YOUR OBJECTIVE: Copy the records below word for word, leaving out the pictures.

DATA FOR THE TASK:
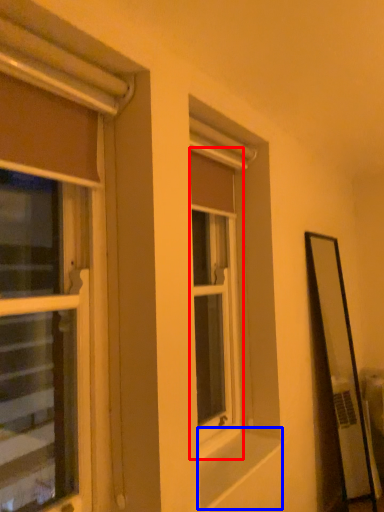
Question: Which object is closer to the camera taking this photo, window (highlighted by a red box) or window sill (highlighted by a blue box)?

Choices:
 (A) window
 (B) window sill

Answer: (B)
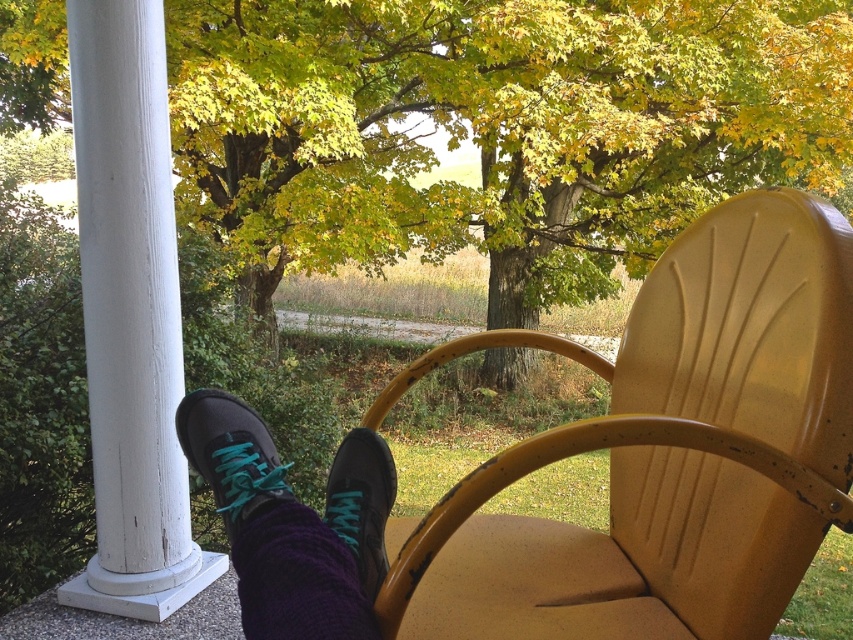
You are standing on the porch and want to sit down on the yellow metal chair with your feet resting on its armrest. However, you notice a point marked at coordinates (664, 452). What object is located at that point?

The point at coordinates (664, 452) indicates the location of the matte yellow plastic chair at center.

You are sitting on the porch and want to place a small potted plant between the white painted wood column at left and the matte black sneaker at lower left. Based on their sizes, which object should the plant be closer to?

The white painted wood column at left is larger than the matte black sneaker at lower left, so the plant should be placed closer to the white painted wood column at left to maintain proportion.

You are a photographer trying to capture both the matte black shoes at lower left and the purple knitted sock at lower center in a single closeup shot. Since the camera can only focus on one object at a time, which object should you choose to ensure the smaller one is in focus?

The purple knitted sock at lower center is smaller than the matte black shoes at lower left. To ensure the smaller object is in focus, you should focus on the purple knitted sock at lower center.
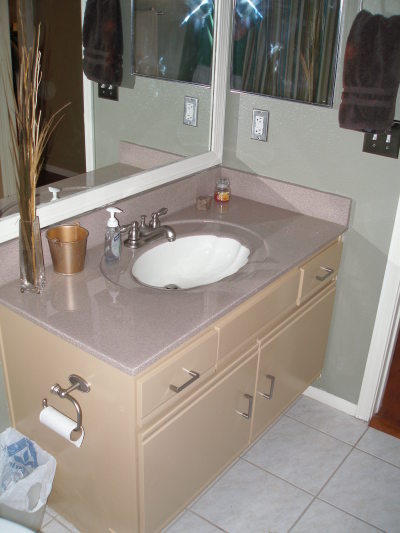
This screenshot has height=533, width=400. Find the location of `right drawer`. right drawer is located at coordinates (322, 272).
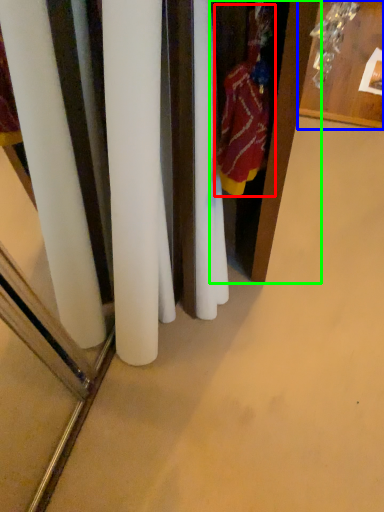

SOLUTION TO THE PROBLEM:
Question: Which object is closer to the camera taking this photo, window (highlighted by a red box) or window sill (highlighted by a blue box)?

Choices:
 (A) window
 (B) window sill

Answer: (B)
You are standing on the porch and want to sit down on the yellow metal chair with your feet resting on its armrest. However, you notice a point marked at coordinates (664, 452). What object is located at that point?

The point at coordinates (664, 452) indicates the location of the matte yellow plastic chair at center.

You are sitting on the porch and want to place a small potted plant between the white painted wood column at left and the matte black sneaker at lower left. Based on their sizes, which object should the plant be closer to?

The white painted wood column at left is larger than the matte black sneaker at lower left, so the plant should be placed closer to the white painted wood column at left to maintain proportion.

You are a photographer trying to capture both the matte black shoes at lower left and the purple knitted sock at lower center in a single closeup shot. Since the camera can only focus on one object at a time, which object should you choose to ensure the smaller one is in focus?

The purple knitted sock at lower center is smaller than the matte black shoes at lower left. To ensure the smaller object is in focus, you should focus on the purple knitted sock at lower center.
This screenshot has height=533, width=400. Find the location of `right drawer`. right drawer is located at coordinates (322, 272).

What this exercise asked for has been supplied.